* What you should do:
Copy out every line of the material below word for word, but leave the pictures out.

--- start of Exercise data ---

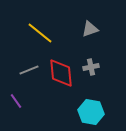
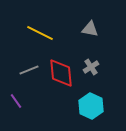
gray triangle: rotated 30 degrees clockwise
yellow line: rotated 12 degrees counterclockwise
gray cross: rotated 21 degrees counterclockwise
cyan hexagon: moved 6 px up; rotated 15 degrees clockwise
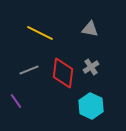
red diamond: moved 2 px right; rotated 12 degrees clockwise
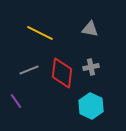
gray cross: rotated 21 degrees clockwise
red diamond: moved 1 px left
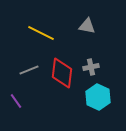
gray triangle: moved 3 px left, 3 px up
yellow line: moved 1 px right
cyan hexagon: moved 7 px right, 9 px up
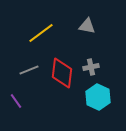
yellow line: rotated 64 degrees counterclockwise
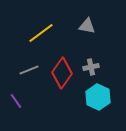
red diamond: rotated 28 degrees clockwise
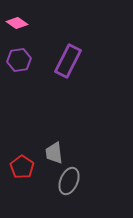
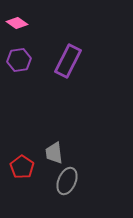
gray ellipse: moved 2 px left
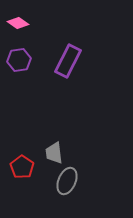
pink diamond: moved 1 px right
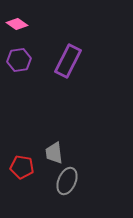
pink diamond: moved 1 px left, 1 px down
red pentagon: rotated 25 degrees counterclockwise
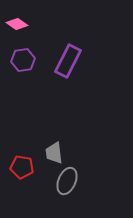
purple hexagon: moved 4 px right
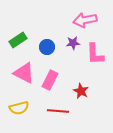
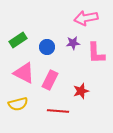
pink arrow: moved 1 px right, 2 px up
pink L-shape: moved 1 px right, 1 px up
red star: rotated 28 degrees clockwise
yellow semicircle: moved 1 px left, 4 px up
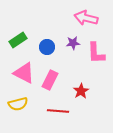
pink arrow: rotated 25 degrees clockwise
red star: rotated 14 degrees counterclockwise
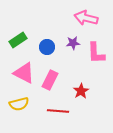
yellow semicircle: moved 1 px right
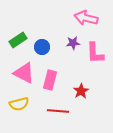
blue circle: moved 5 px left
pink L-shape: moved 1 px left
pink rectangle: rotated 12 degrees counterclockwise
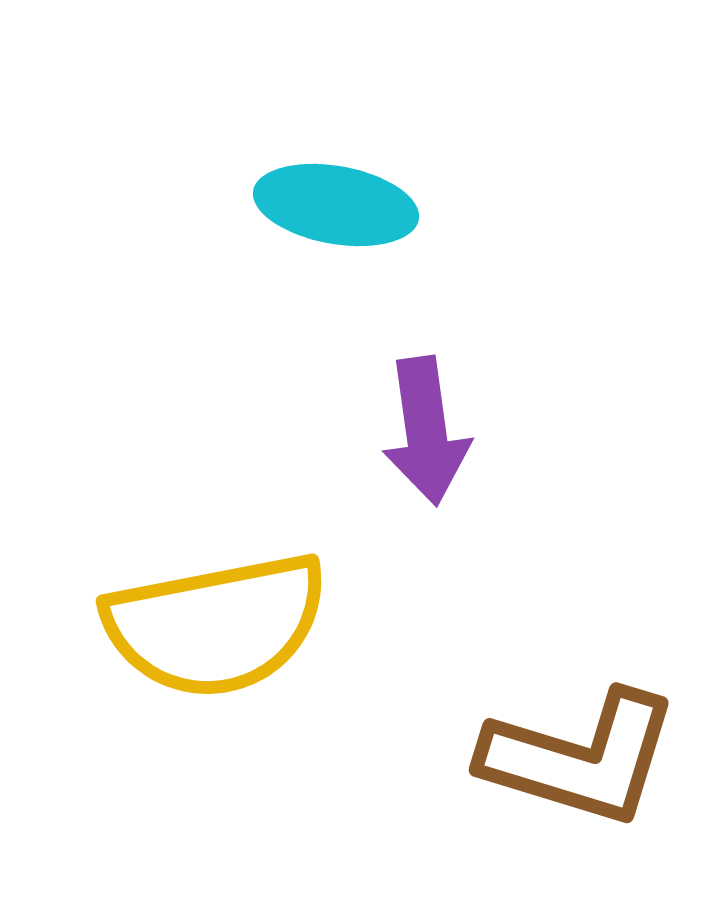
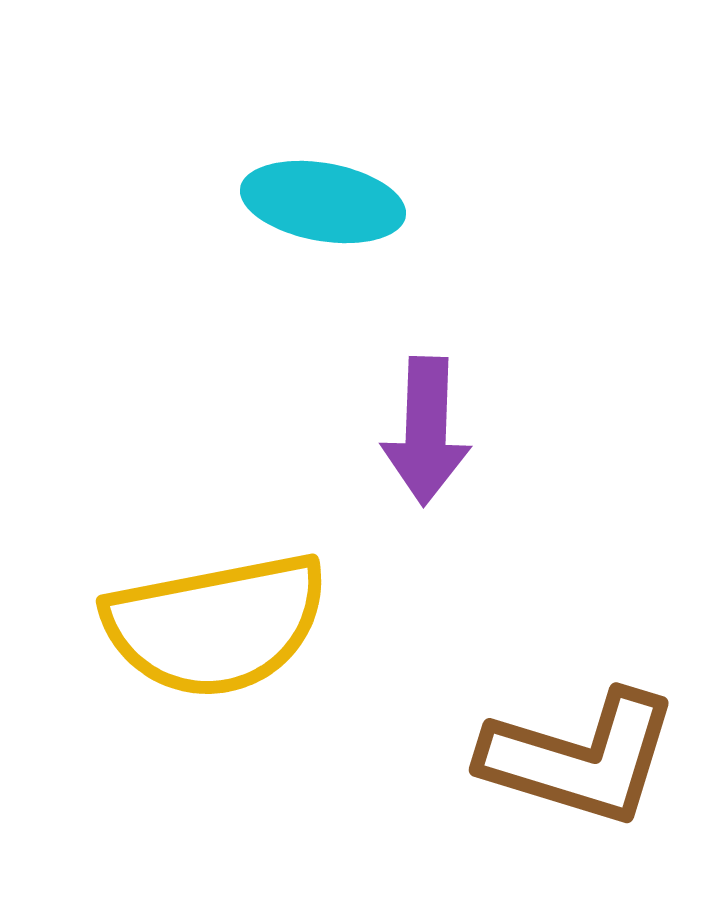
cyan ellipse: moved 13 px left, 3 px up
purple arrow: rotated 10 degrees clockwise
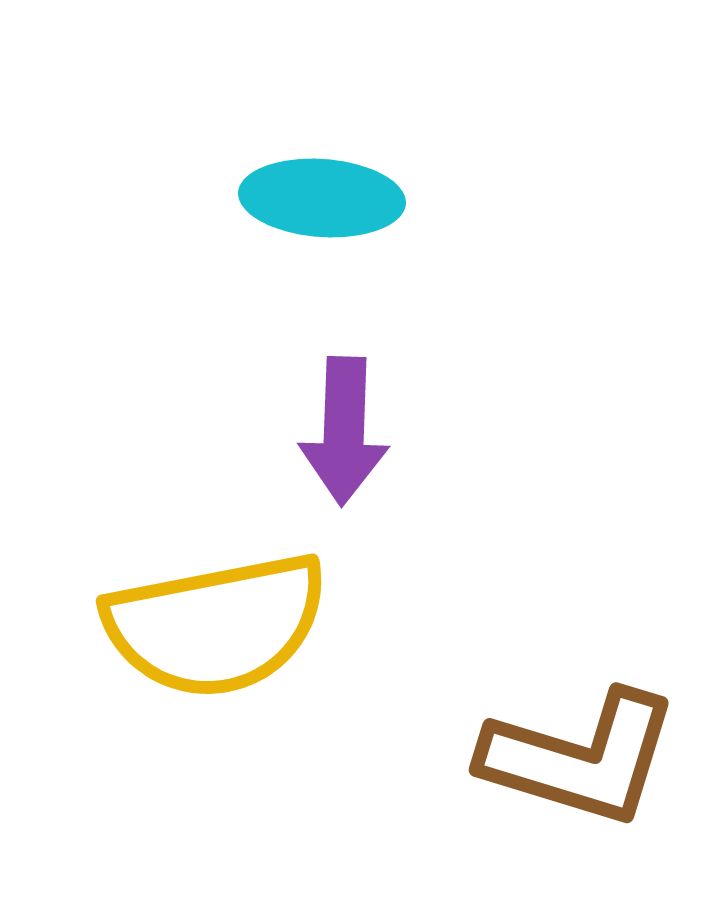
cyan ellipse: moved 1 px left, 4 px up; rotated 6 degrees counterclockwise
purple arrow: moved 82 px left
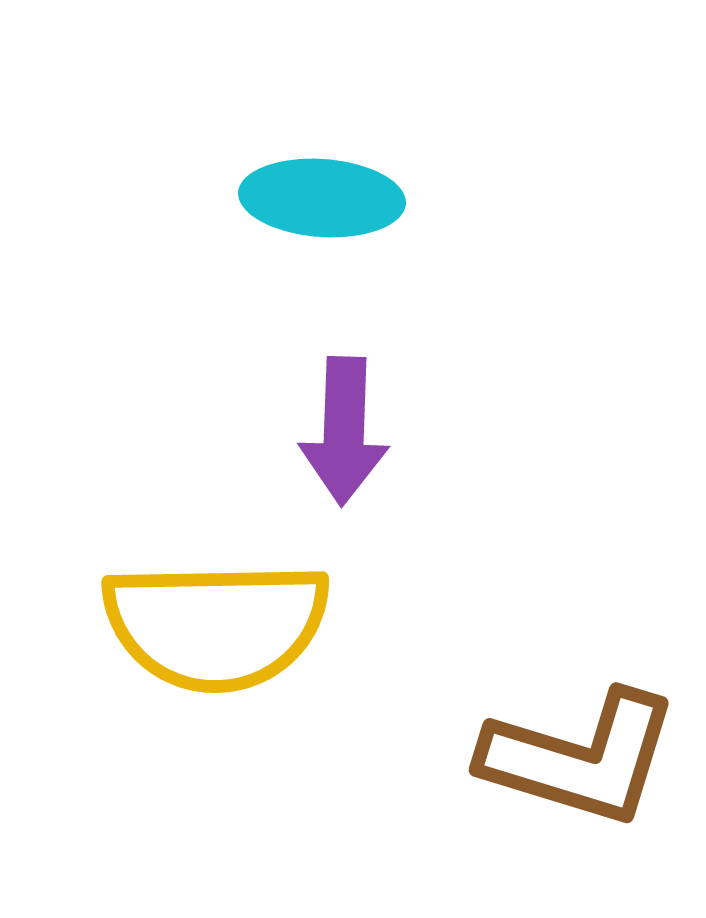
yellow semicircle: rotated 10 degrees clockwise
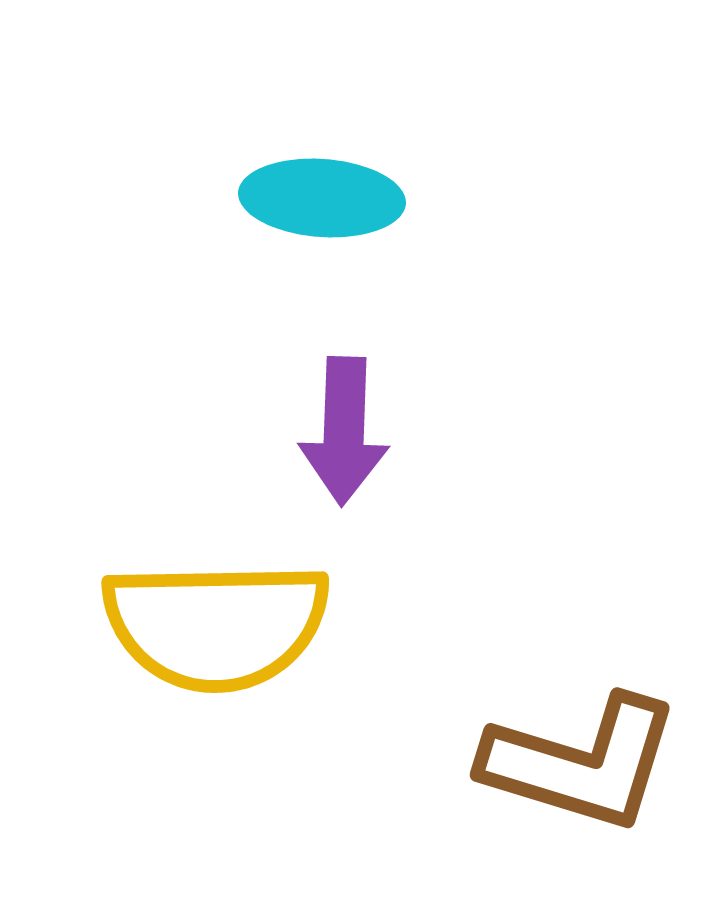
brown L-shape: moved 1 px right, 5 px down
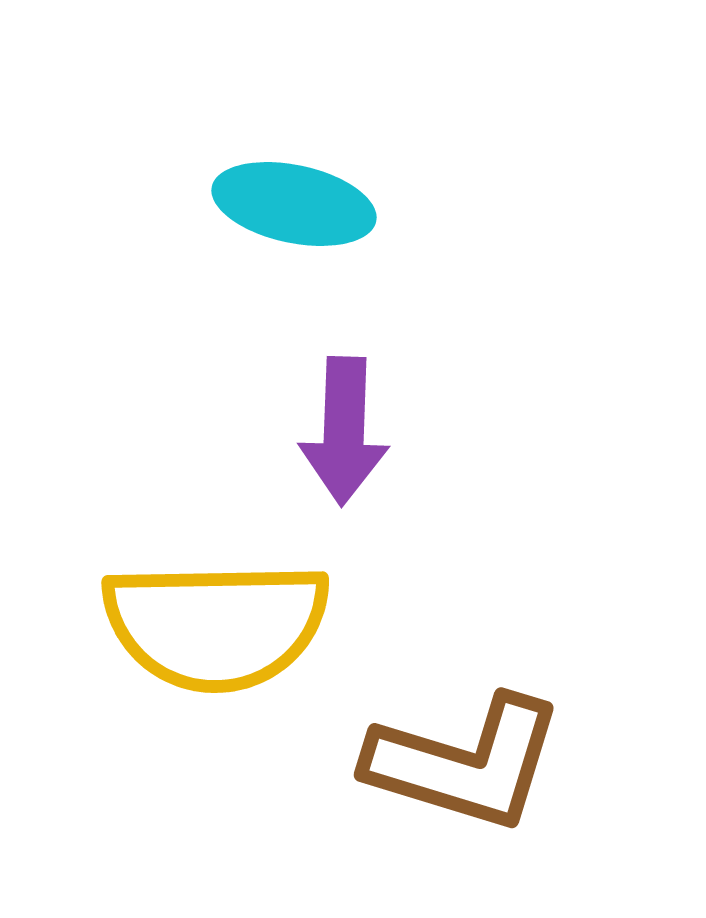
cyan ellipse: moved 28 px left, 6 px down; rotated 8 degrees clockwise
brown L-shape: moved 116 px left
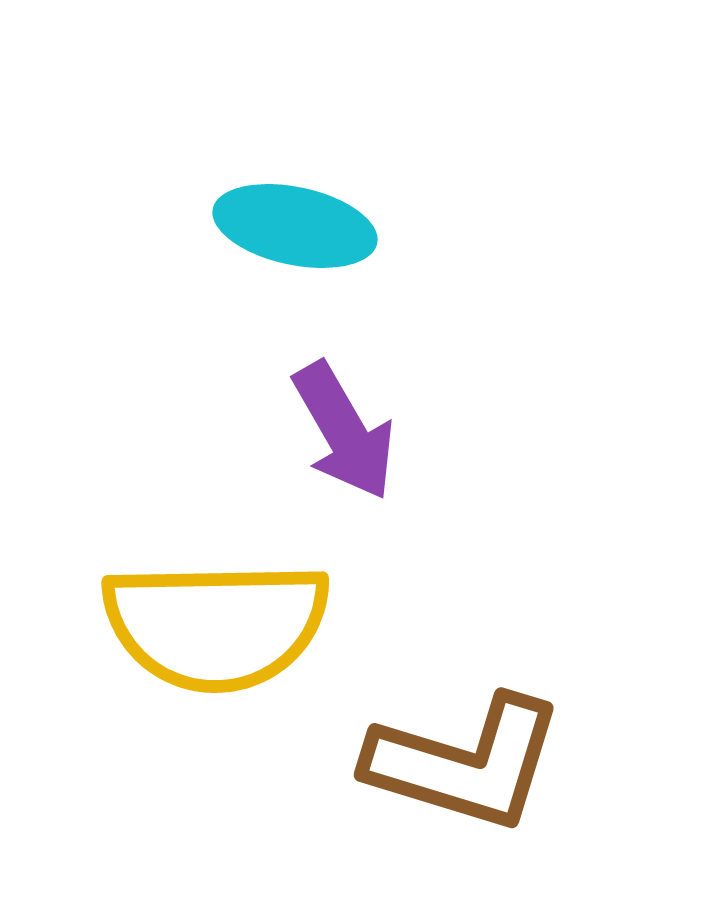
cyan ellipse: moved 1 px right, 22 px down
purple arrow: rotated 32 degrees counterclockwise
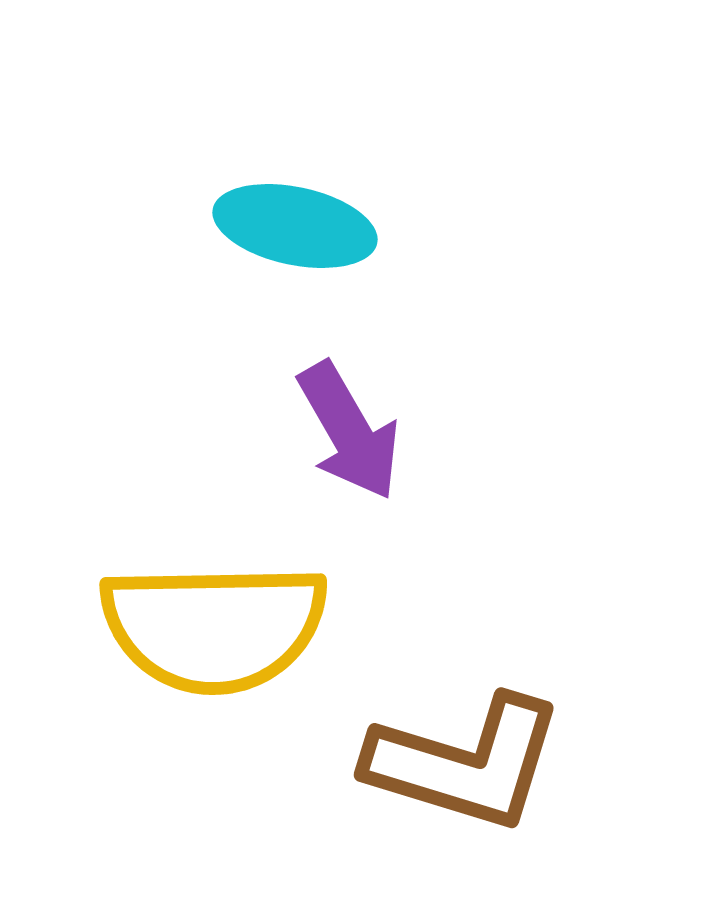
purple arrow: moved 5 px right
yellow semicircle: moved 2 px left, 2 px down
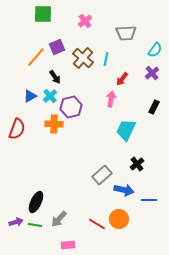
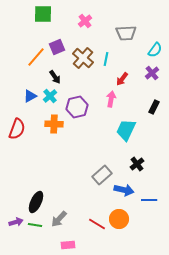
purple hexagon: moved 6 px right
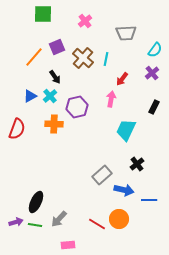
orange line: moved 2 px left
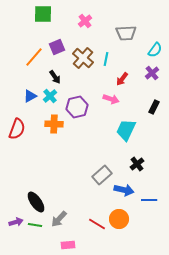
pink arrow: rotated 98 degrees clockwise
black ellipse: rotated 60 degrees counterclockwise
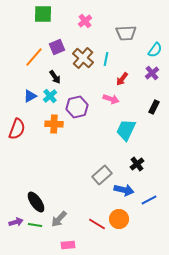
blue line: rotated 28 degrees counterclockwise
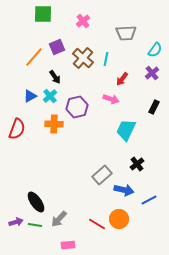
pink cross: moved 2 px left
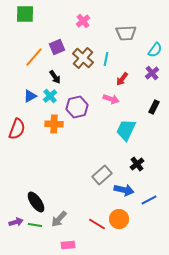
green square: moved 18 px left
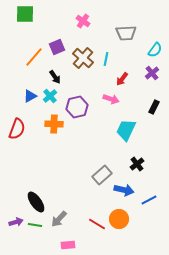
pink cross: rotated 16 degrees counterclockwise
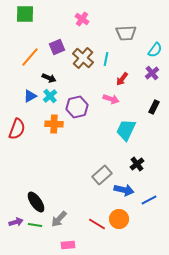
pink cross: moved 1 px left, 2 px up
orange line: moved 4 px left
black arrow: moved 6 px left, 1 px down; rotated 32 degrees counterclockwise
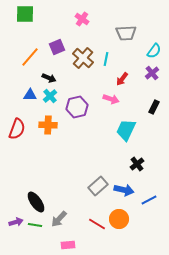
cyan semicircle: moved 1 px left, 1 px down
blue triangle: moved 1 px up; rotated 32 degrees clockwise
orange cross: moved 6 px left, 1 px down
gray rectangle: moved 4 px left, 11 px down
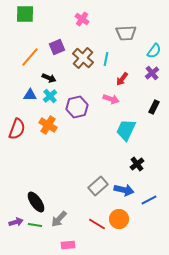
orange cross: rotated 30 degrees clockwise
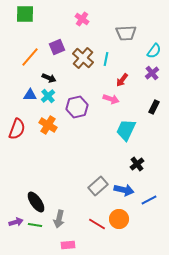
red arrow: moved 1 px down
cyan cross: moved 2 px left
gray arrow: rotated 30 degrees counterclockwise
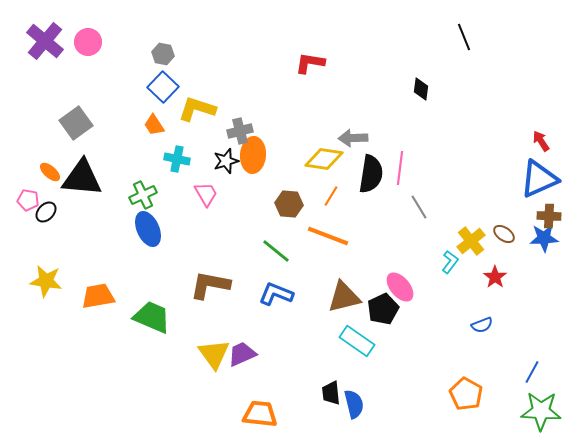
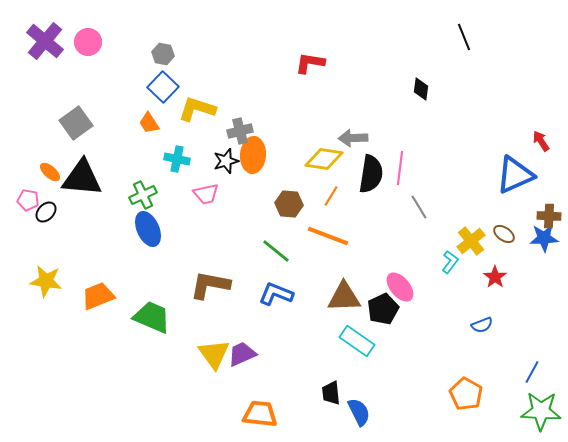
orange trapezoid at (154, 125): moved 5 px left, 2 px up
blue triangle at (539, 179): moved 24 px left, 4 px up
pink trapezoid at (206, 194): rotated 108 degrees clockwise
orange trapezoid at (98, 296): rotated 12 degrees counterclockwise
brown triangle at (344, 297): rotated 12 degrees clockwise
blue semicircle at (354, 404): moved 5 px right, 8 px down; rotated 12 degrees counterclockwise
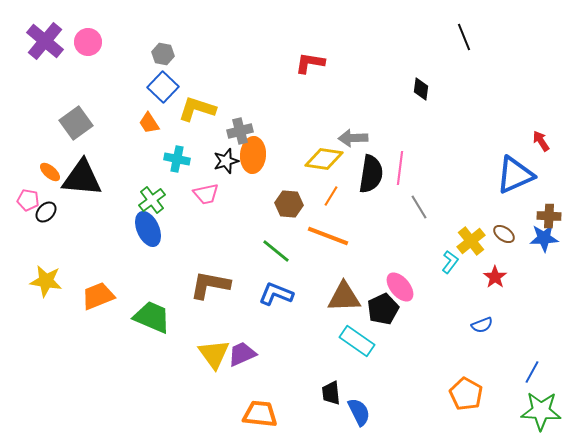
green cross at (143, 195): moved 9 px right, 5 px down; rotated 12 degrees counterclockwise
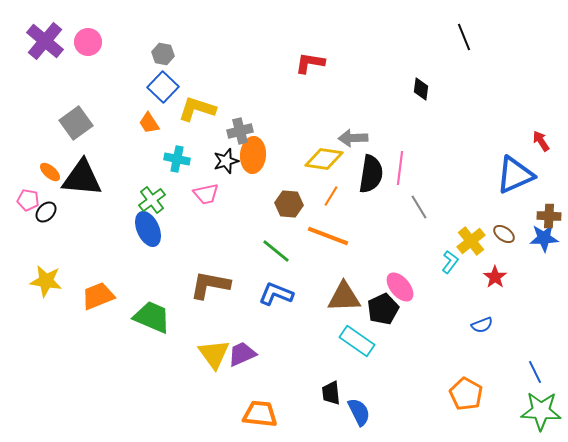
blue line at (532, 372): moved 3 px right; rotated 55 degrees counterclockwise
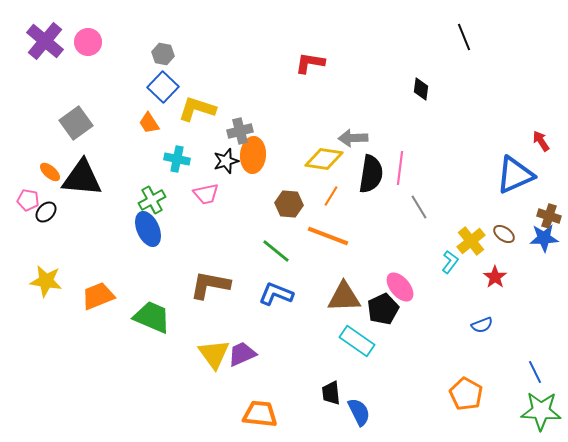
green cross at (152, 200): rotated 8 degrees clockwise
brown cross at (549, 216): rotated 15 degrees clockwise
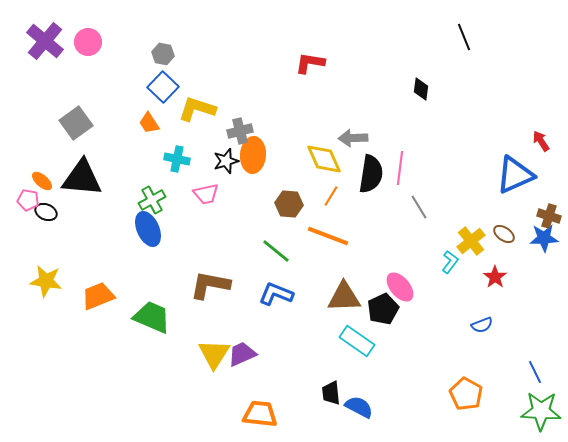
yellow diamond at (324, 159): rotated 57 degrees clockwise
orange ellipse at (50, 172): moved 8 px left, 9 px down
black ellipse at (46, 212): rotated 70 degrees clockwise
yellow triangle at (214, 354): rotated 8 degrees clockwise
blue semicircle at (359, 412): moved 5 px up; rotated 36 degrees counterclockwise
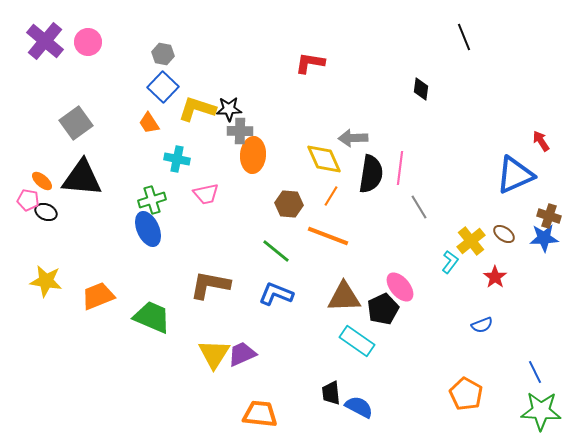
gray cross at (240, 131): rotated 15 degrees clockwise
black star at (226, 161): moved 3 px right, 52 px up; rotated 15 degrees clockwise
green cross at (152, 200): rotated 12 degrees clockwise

--- end of Exercise data ---

* Output:
gray triangle: rotated 30 degrees clockwise
yellow line: rotated 12 degrees counterclockwise
gray cross: rotated 21 degrees counterclockwise
cyan hexagon: moved 6 px up; rotated 15 degrees clockwise
red diamond: moved 2 px right; rotated 12 degrees clockwise
gray cross: rotated 21 degrees clockwise
red diamond: moved 1 px left
gray triangle: moved 3 px left, 3 px up
yellow line: moved 1 px right
cyan hexagon: moved 7 px right, 9 px up
yellow line: rotated 64 degrees counterclockwise
red diamond: rotated 28 degrees clockwise
gray ellipse: moved 2 px left
pink diamond: moved 1 px right
pink diamond: moved 1 px left, 1 px down
red pentagon: rotated 25 degrees counterclockwise
purple hexagon: moved 4 px right
pink arrow: moved 1 px right, 2 px up
pink L-shape: moved 1 px right, 1 px up
red star: rotated 28 degrees clockwise
yellow semicircle: moved 1 px left, 4 px up
pink arrow: rotated 25 degrees clockwise
red star: rotated 14 degrees counterclockwise
yellow semicircle: moved 1 px right
blue circle: moved 5 px left
pink L-shape: moved 1 px left
pink rectangle: rotated 12 degrees counterclockwise
cyan ellipse: moved 13 px left, 3 px up
purple arrow: rotated 10 degrees clockwise
cyan ellipse: moved 1 px left, 4 px up; rotated 6 degrees counterclockwise
purple arrow: moved 82 px left
yellow semicircle: rotated 10 degrees clockwise
brown L-shape: moved 1 px right, 5 px down
cyan ellipse: moved 28 px left, 6 px down; rotated 8 degrees clockwise
brown L-shape: moved 116 px left
cyan ellipse: moved 1 px right, 22 px down
purple arrow: rotated 32 degrees counterclockwise
purple arrow: moved 5 px right
yellow semicircle: moved 2 px left, 2 px down
purple hexagon: moved 6 px right
orange line: moved 2 px left
pink arrow: rotated 98 degrees clockwise
black ellipse: rotated 60 degrees counterclockwise
blue line: rotated 28 degrees counterclockwise
pink cross: moved 2 px left
green square: moved 18 px left
pink cross: rotated 16 degrees counterclockwise
pink cross: moved 1 px left, 2 px up
orange line: moved 4 px left
black arrow: moved 6 px left, 1 px down; rotated 32 degrees counterclockwise
cyan semicircle: moved 1 px left, 1 px down
blue triangle: moved 1 px up; rotated 32 degrees clockwise
orange cross: moved 6 px left, 1 px down
gray rectangle: moved 4 px left, 11 px down
orange cross: rotated 30 degrees clockwise
red arrow: moved 1 px down
cyan cross: moved 2 px left
gray arrow: rotated 30 degrees counterclockwise
orange trapezoid at (154, 125): moved 5 px left, 2 px up
blue triangle at (539, 179): moved 24 px left, 4 px up
pink trapezoid at (206, 194): rotated 108 degrees clockwise
orange trapezoid at (98, 296): rotated 12 degrees counterclockwise
brown triangle at (344, 297): rotated 12 degrees clockwise
blue semicircle at (354, 404): moved 5 px right, 8 px down; rotated 12 degrees counterclockwise
green cross at (143, 195): moved 9 px right, 5 px down; rotated 12 degrees counterclockwise
blue line at (532, 372): moved 3 px right; rotated 55 degrees counterclockwise
green cross at (152, 200): rotated 8 degrees clockwise
brown cross at (549, 216): rotated 15 degrees clockwise
yellow diamond at (324, 159): rotated 57 degrees clockwise
orange ellipse at (50, 172): moved 8 px left, 9 px down
black ellipse at (46, 212): rotated 70 degrees clockwise
yellow triangle at (214, 354): rotated 8 degrees clockwise
blue semicircle at (359, 412): moved 5 px up; rotated 36 degrees counterclockwise
gray cross at (240, 131): rotated 15 degrees clockwise
black star at (226, 161): moved 3 px right, 52 px up; rotated 15 degrees clockwise
green cross at (152, 200): rotated 12 degrees clockwise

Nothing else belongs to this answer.